##### Listed entries
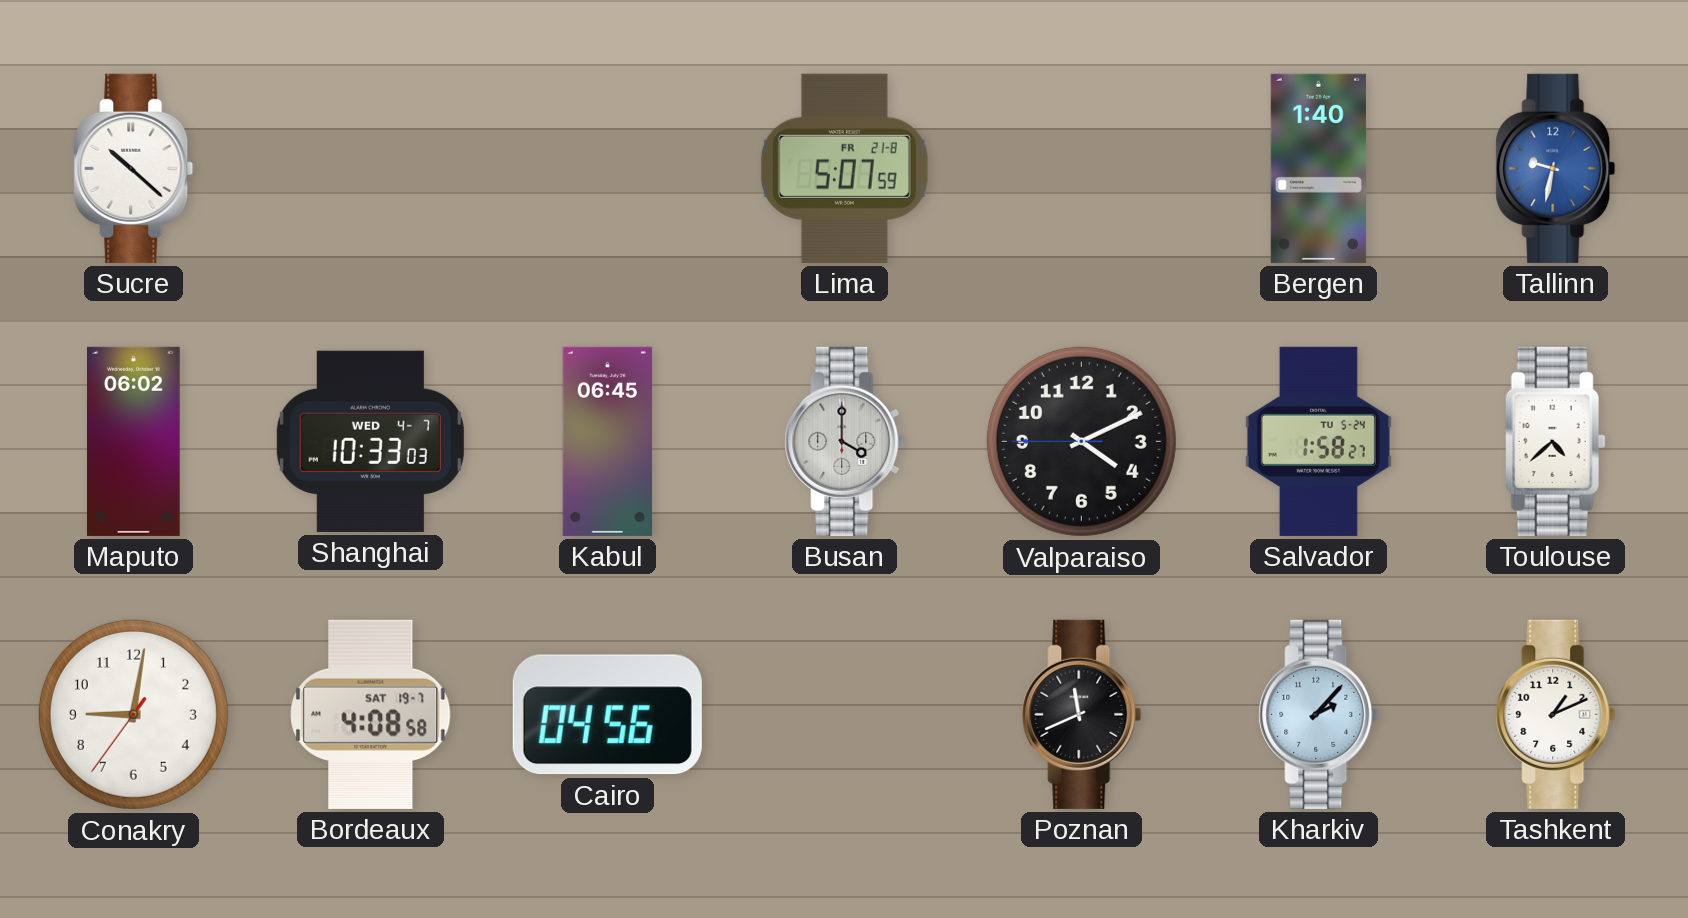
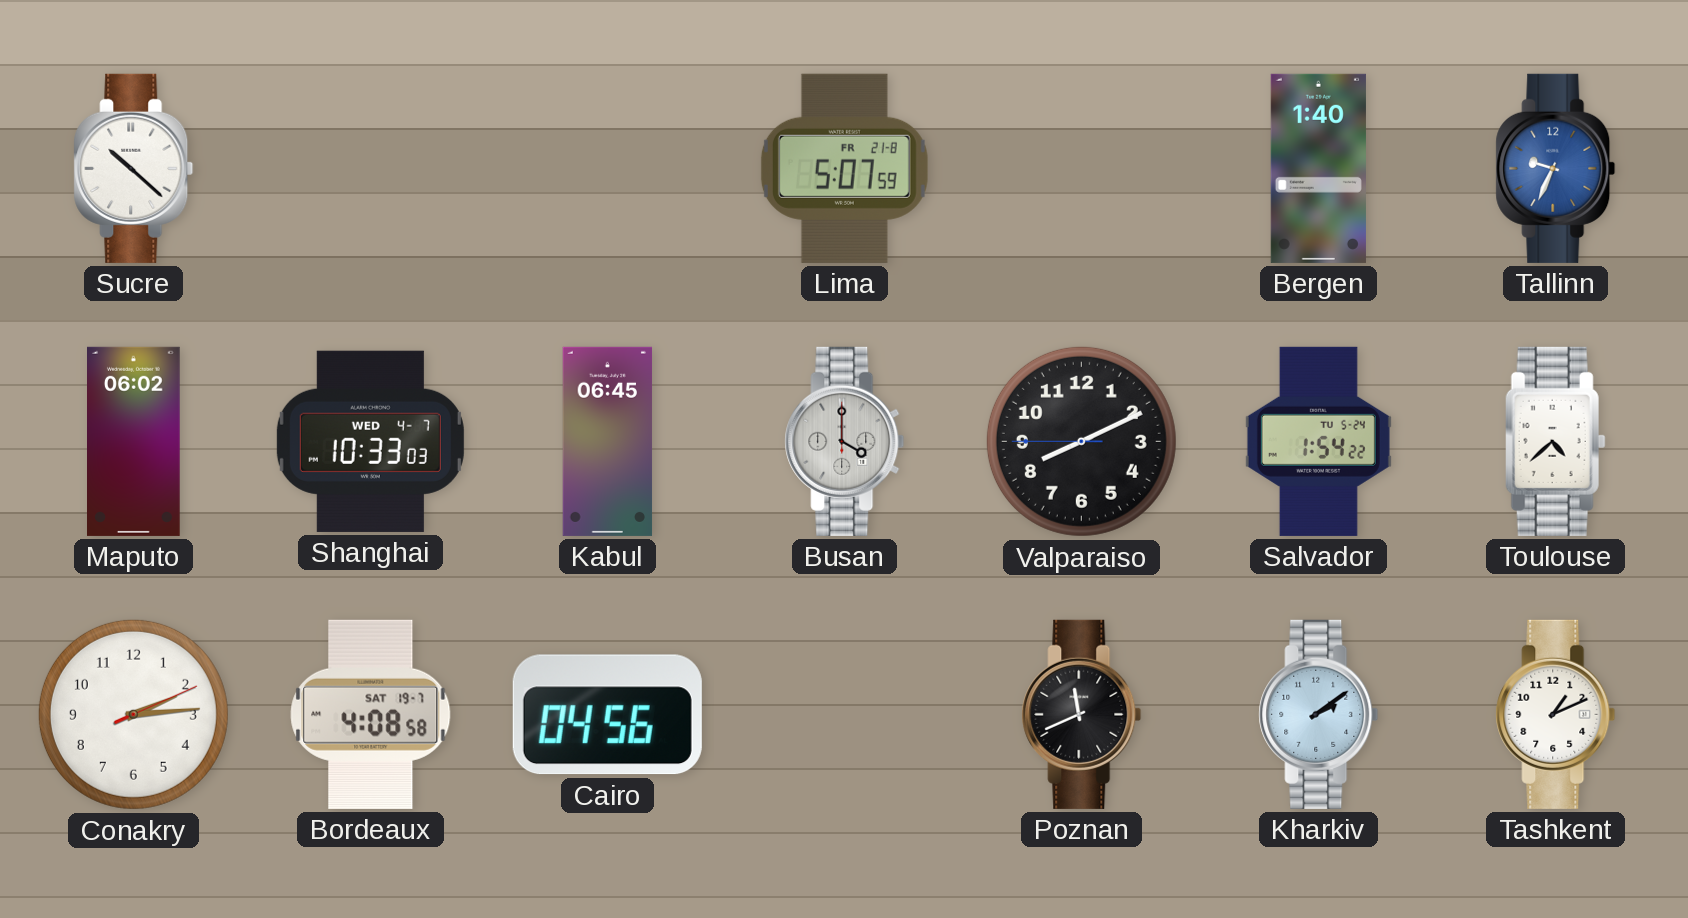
Tallinn: 9:32 -> 9:34
Valparaiso: 4:10 -> 8:10
Salvador: 1:58 -> 1:54
Conakry: 9:01 -> 2:14
Kharkiv: 2:07 -> 2:09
##########
Exercise objective:
Rewrite the lines of the listing, substituting "Riga" for "Tallinn" and leaving everything else unchanged. Omit the pictures.

Solution:
Riga: 9:32 -> 9:34
Valparaiso: 4:10 -> 8:10
Salvador: 1:58 -> 1:54
Conakry: 9:01 -> 2:14
Kharkiv: 2:07 -> 2:09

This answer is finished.